- **Revision tracking records**:
::::
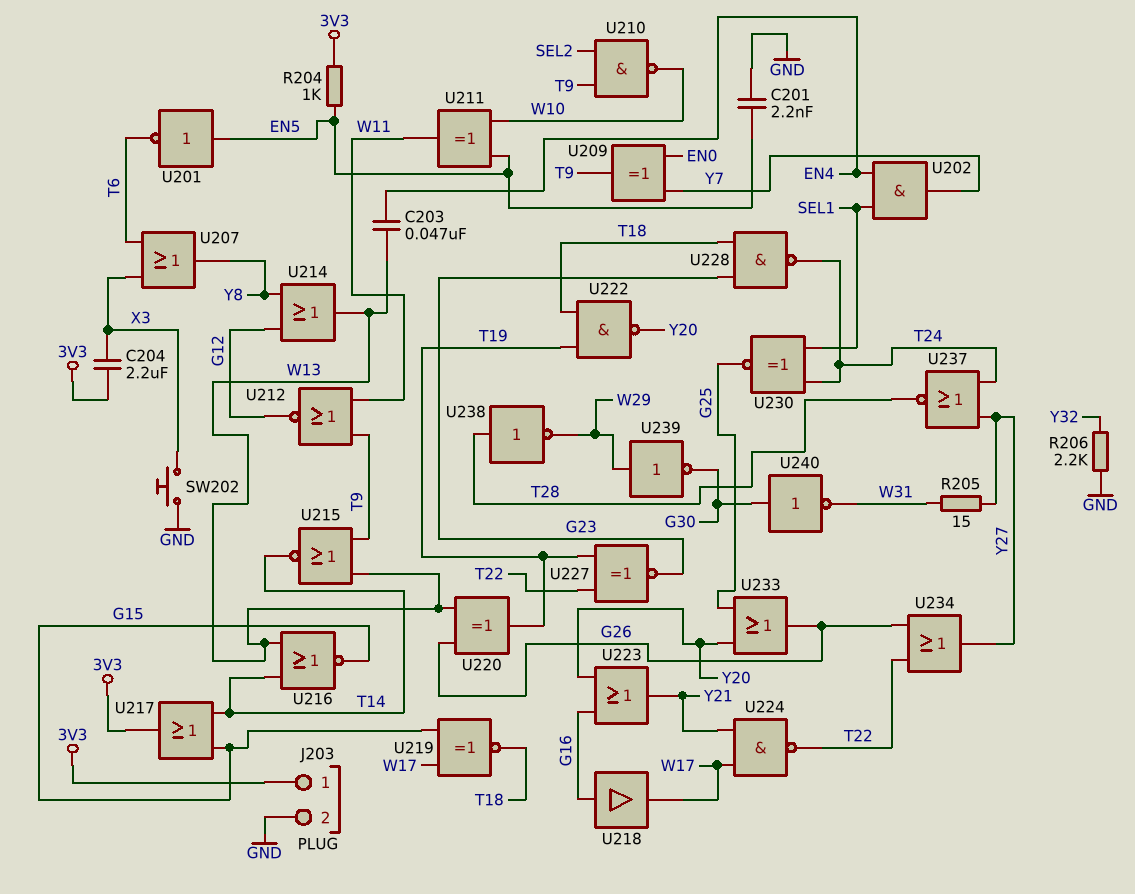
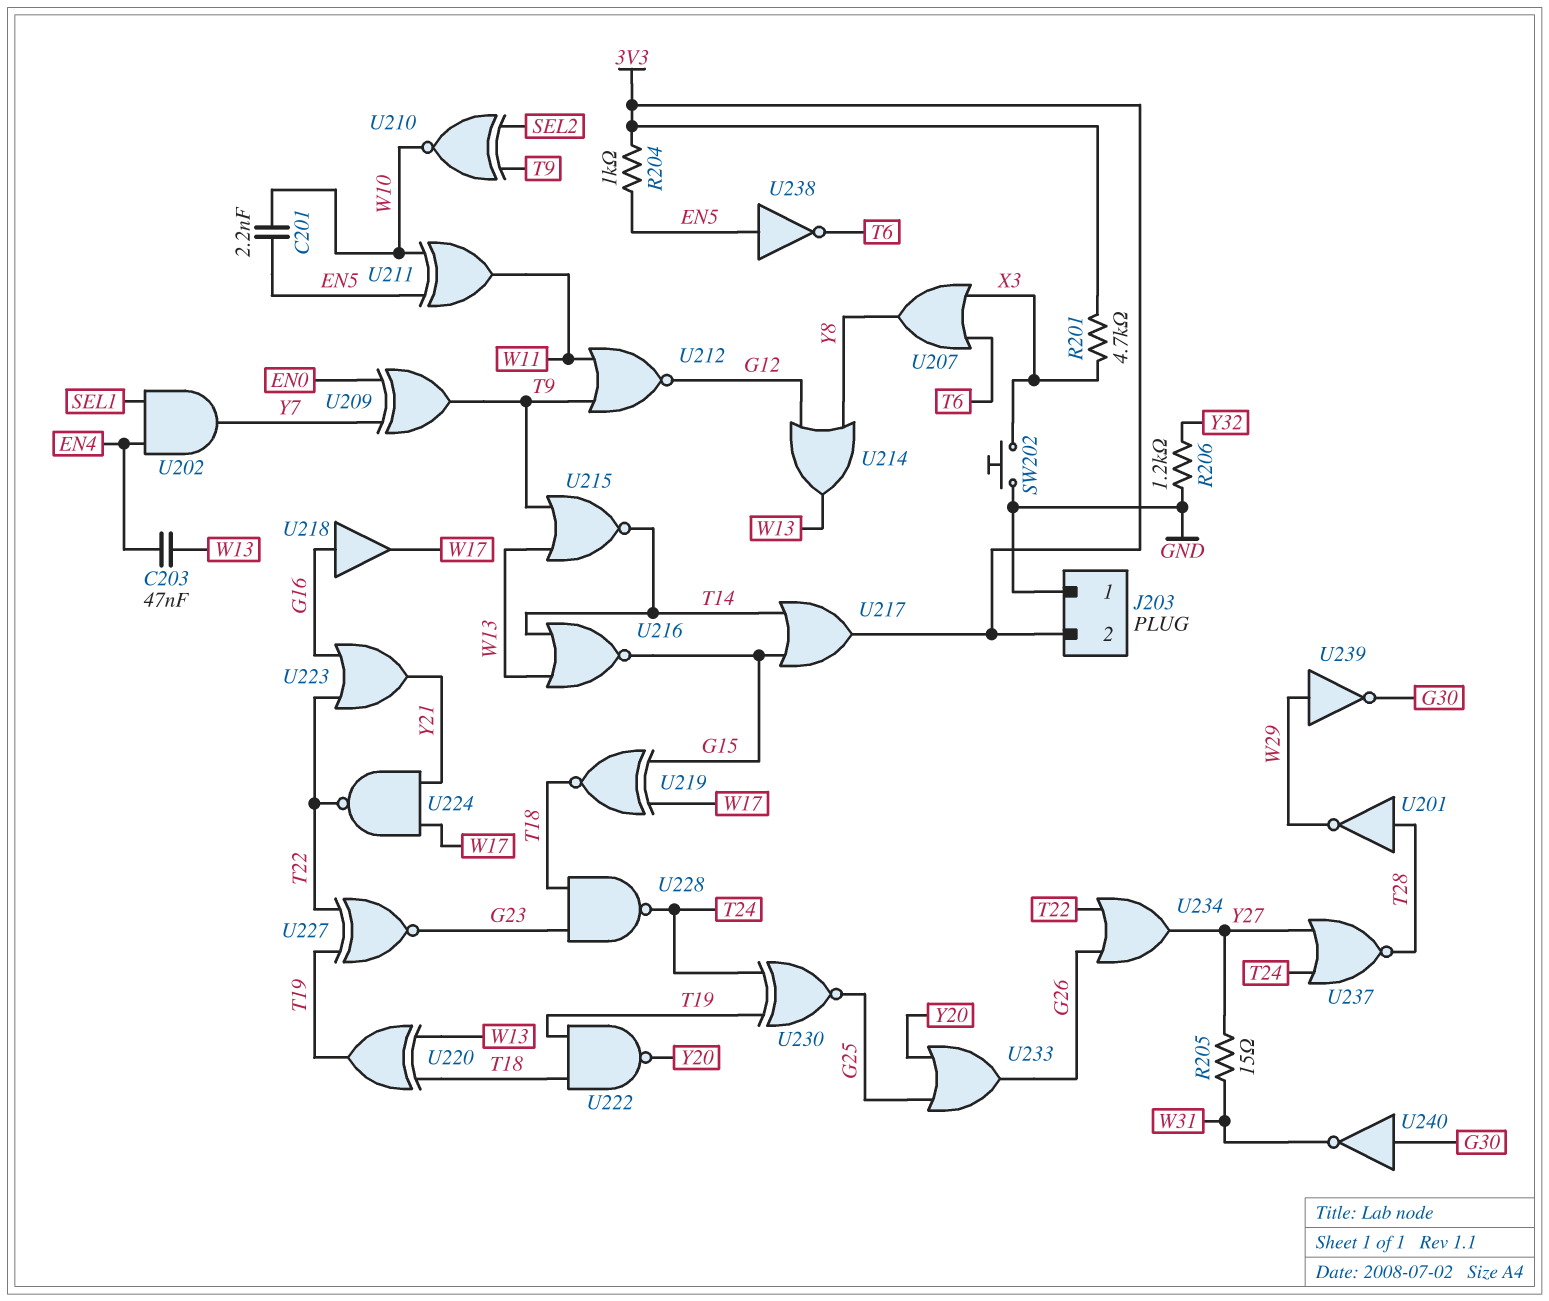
C201: 2.2nF (EN5, GND) -> 2.2nF (EN5, W10)
C204: 2.2uF (3V3, X3) -> none
J203 pin 1: 3V3 -> GND
J203 pin 2: GND -> 3V3
R201: none -> 4.7k (3V3, X3)
R206: 2.2k (GND, Y32) -> 1.2k (GND, Y32)
U201: NOT (in EN5, out T6) -> NOT (in T28, out W29)
U210: NAND (in SEL2, in T9, out W10) -> XNOR (in SEL2, in T9, out W10)
U220: XOR (in G26, in W13, out T19) -> XOR (in T18, in W13, out T19)
U223: OR (in G16, in Y20, out Y21) -> OR (in G16, in T22, out Y21)
U230: XNOR (in SEL1, in T24, out G25) -> XNOR (in T19, in T24, out G25)
U238: NOT (in T28, out W29) -> NOT (in EN5, out T6)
::::
- **Assignment**: None of the pictures belongs in the answer, but all the entries must be repeated exactly.

- **Finished exercise**:
C201: 2.2nF (EN5, GND) -> 2.2nF (EN5, W10)
C204: 2.2uF (3V3, X3) -> none
J203 pin 1: 3V3 -> GND
J203 pin 2: GND -> 3V3
R201: none -> 4.7k (3V3, X3)
R206: 2.2k (GND, Y32) -> 1.2k (GND, Y32)
U201: NOT (in EN5, out T6) -> NOT (in T28, out W29)
U210: NAND (in SEL2, in T9, out W10) -> XNOR (in SEL2, in T9, out W10)
U220: XOR (in G26, in W13, out T19) -> XOR (in T18, in W13, out T19)
U223: OR (in G16, in Y20, out Y21) -> OR (in G16, in T22, out Y21)
U230: XNOR (in SEL1, in T24, out G25) -> XNOR (in T19, in T24, out G25)
U238: NOT (in T28, out W29) -> NOT (in EN5, out T6)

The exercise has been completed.